▼▼▼

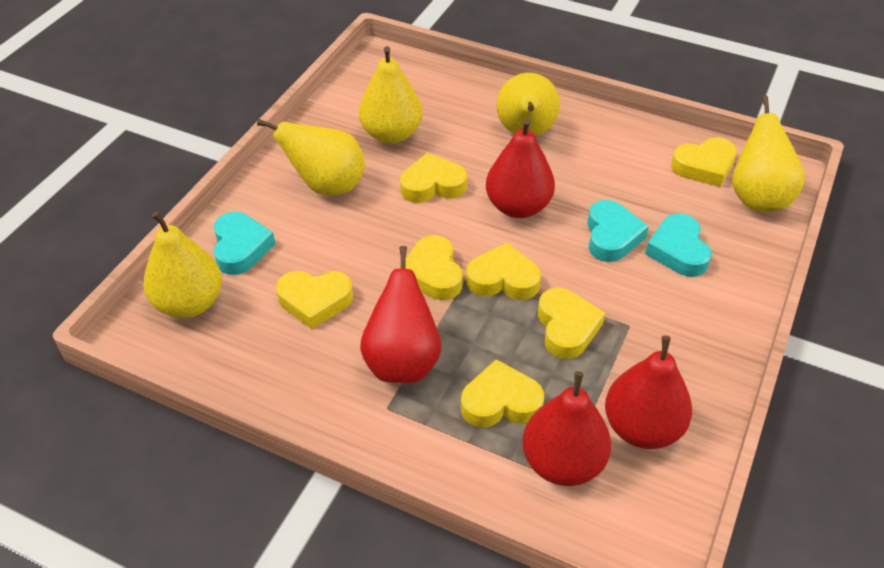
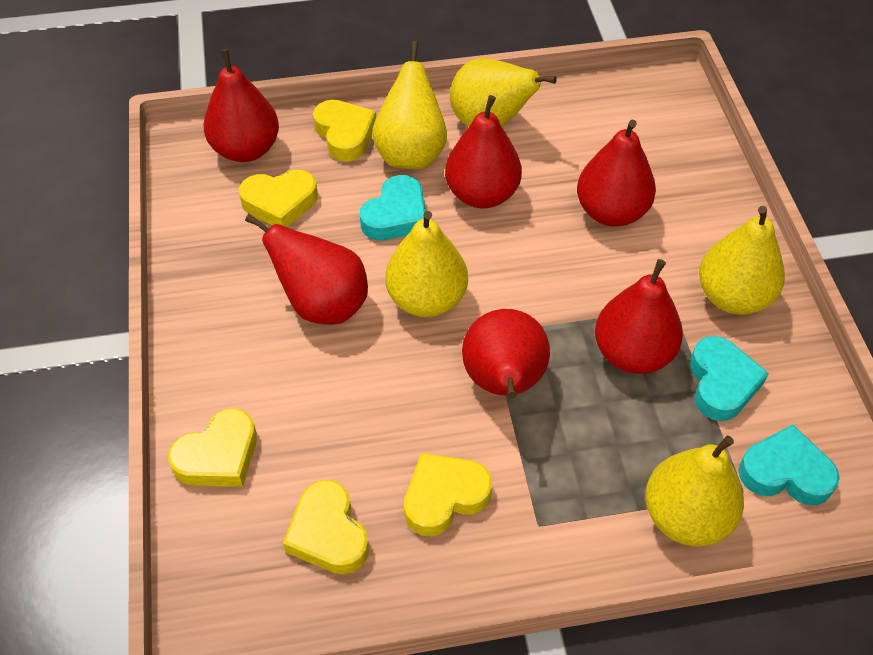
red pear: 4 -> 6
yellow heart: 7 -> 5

▲▲▲
▼▼▼

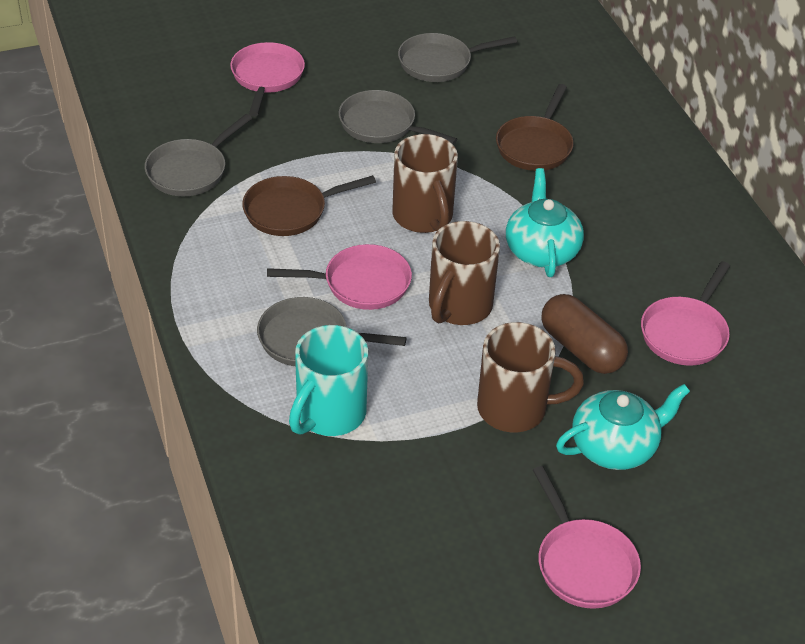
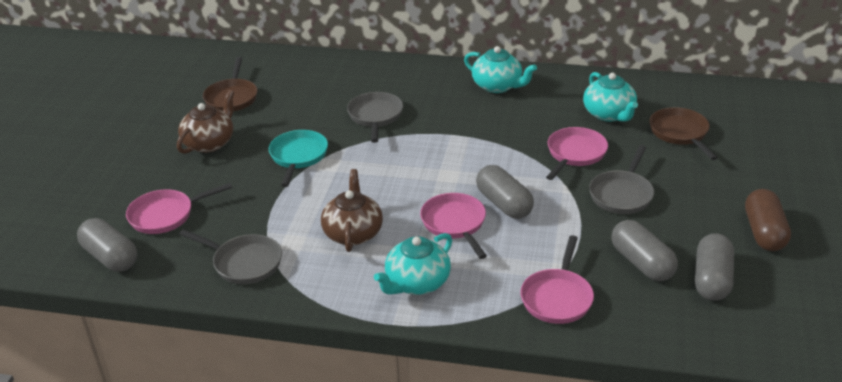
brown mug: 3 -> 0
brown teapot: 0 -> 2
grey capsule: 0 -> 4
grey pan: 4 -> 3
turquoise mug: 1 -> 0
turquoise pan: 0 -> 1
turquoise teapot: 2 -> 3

▲▲▲

### YOUR OBJECTIVE
Locate the word "teapot" in the records and collect each line it appears in.

### TASK ANSWER
brown teapot: 0 -> 2
turquoise teapot: 2 -> 3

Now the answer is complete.